TASK BRIEF –
All that is needed is each line of the entries holding the word "pink", copied as it stands.

Object change descriptions
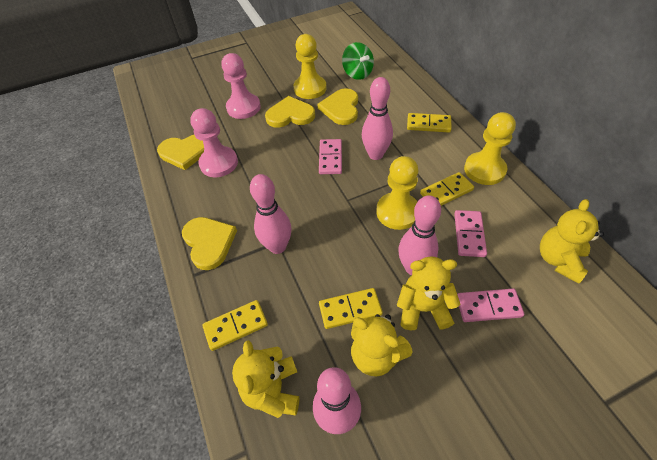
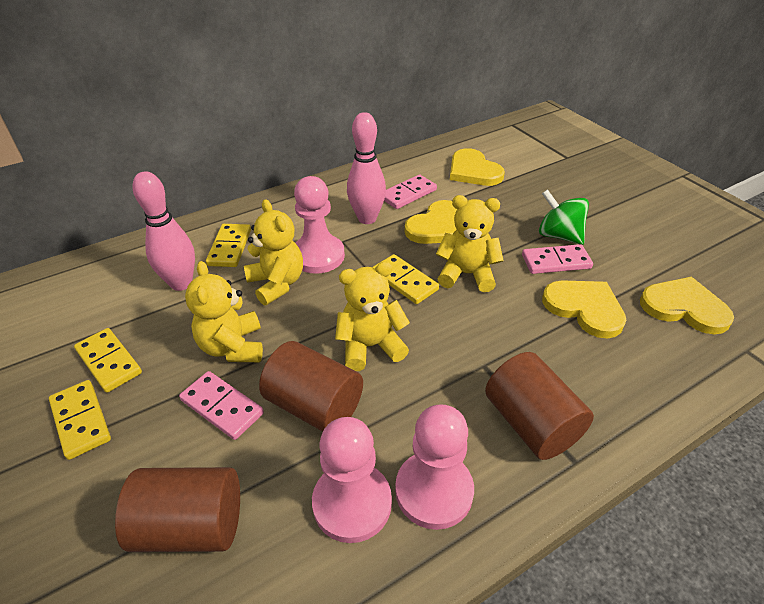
brown cylinder: 0 -> 3
pink bowling pin: 4 -> 2
pink pawn: 2 -> 3
yellow pawn: 3 -> 0

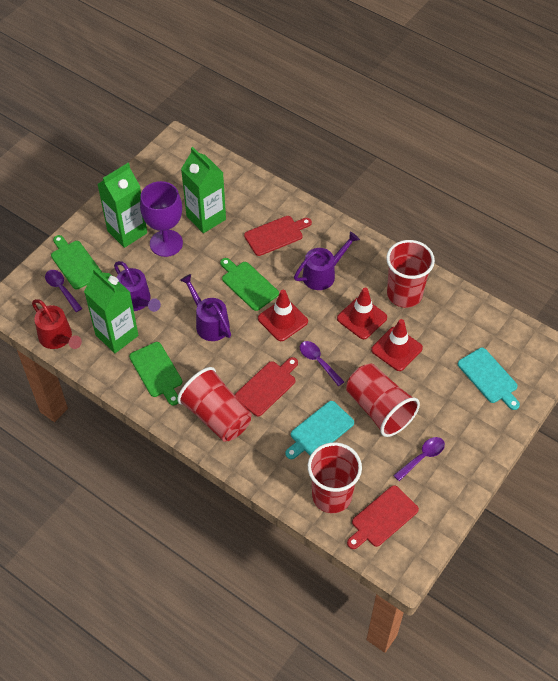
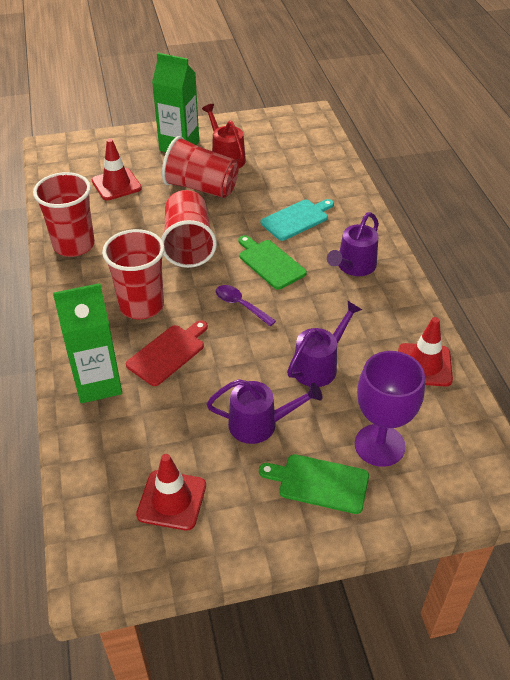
green carton: 3 -> 2
green cutting board: 3 -> 2
purple spoon: 3 -> 1
red cutting board: 3 -> 1
turquoise cutting board: 2 -> 1

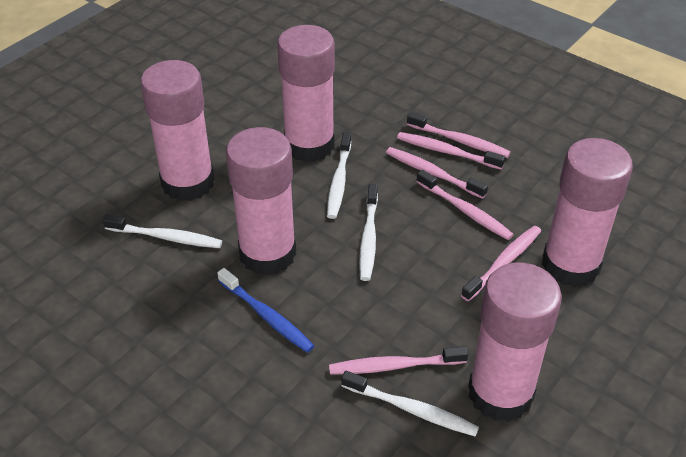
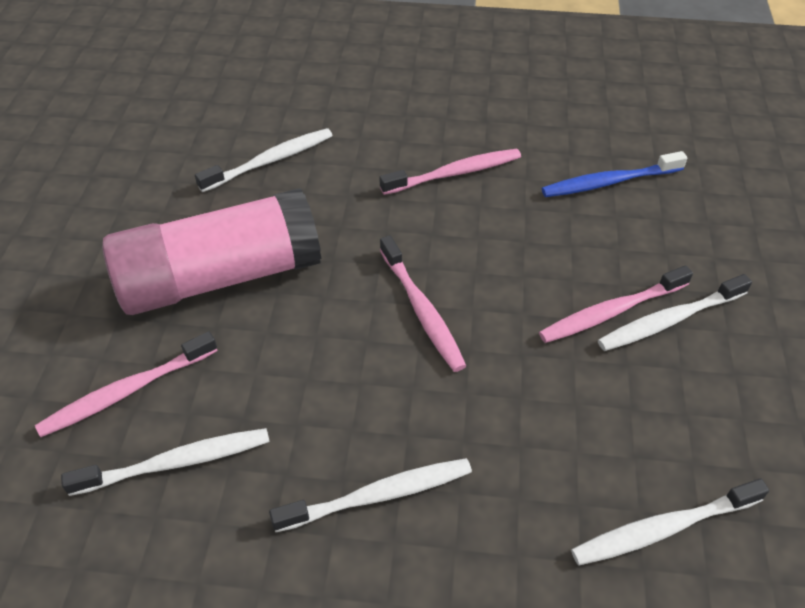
pink glue stick: 5 -> 1
pink toothbrush: 6 -> 4
white toothbrush: 4 -> 5

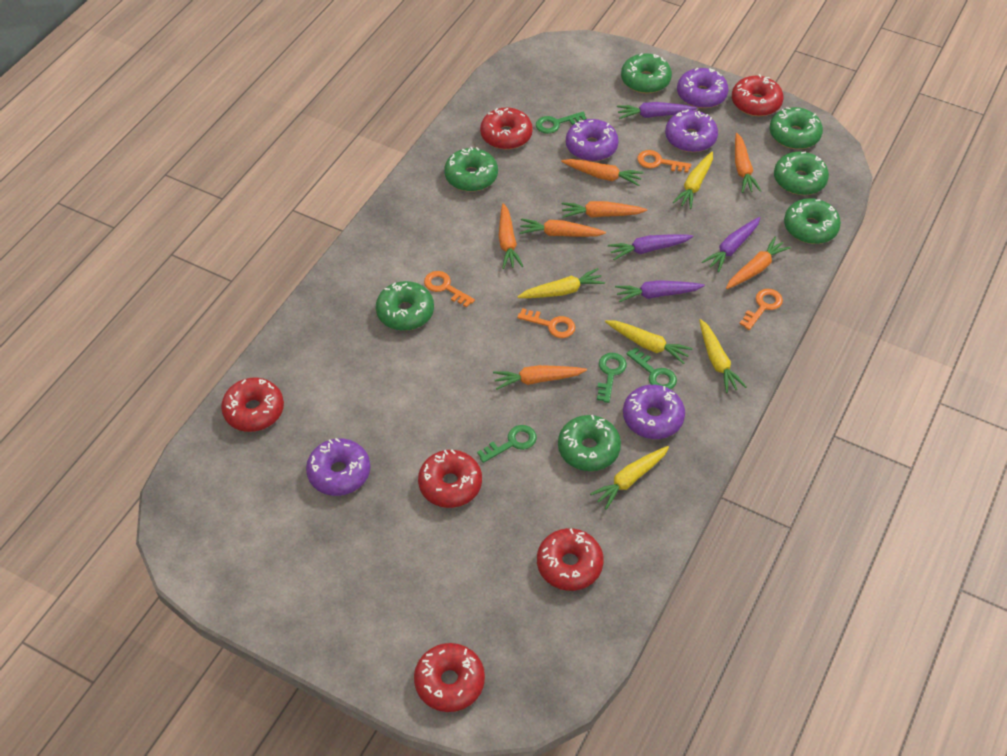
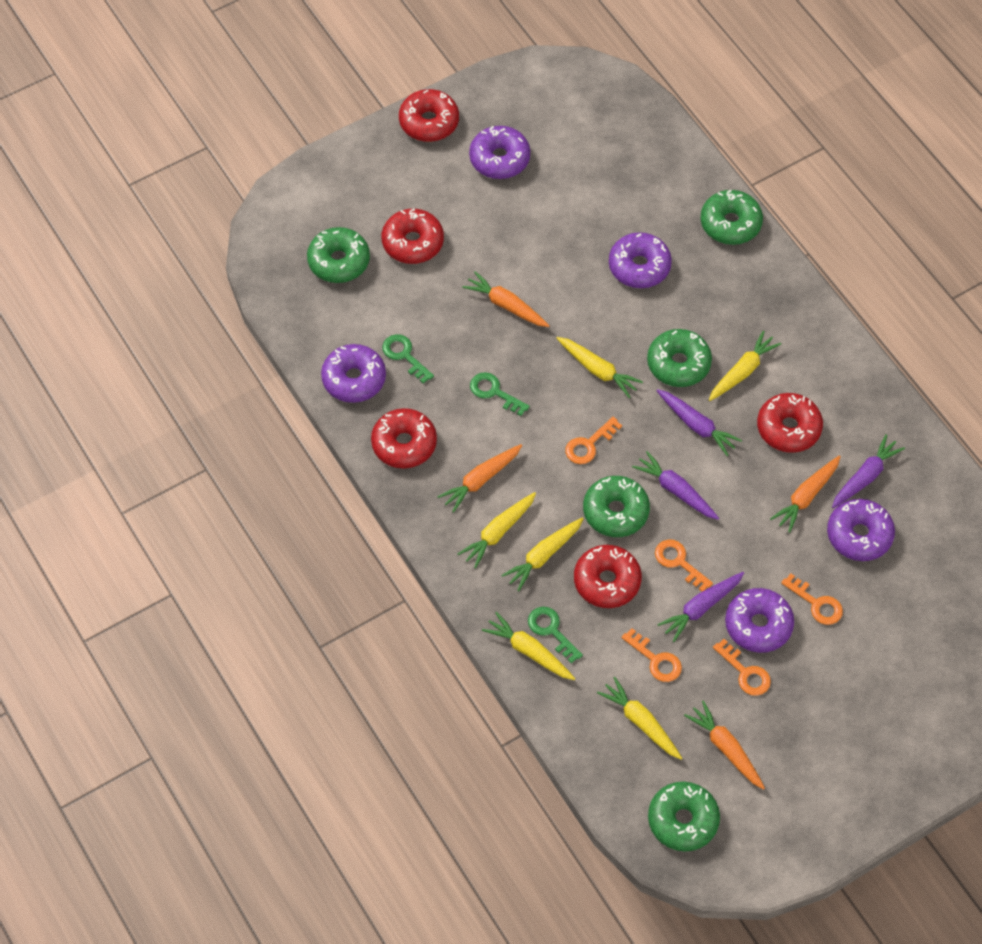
green donut: 7 -> 5
green key: 4 -> 3
orange carrot: 7 -> 4
orange key: 4 -> 5
red donut: 6 -> 5
yellow carrot: 5 -> 6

ANSWER SPACE –
pink bowling pin: 4 -> 2
pink pawn: 2 -> 3
pink glue stick: 5 -> 1
pink toothbrush: 6 -> 4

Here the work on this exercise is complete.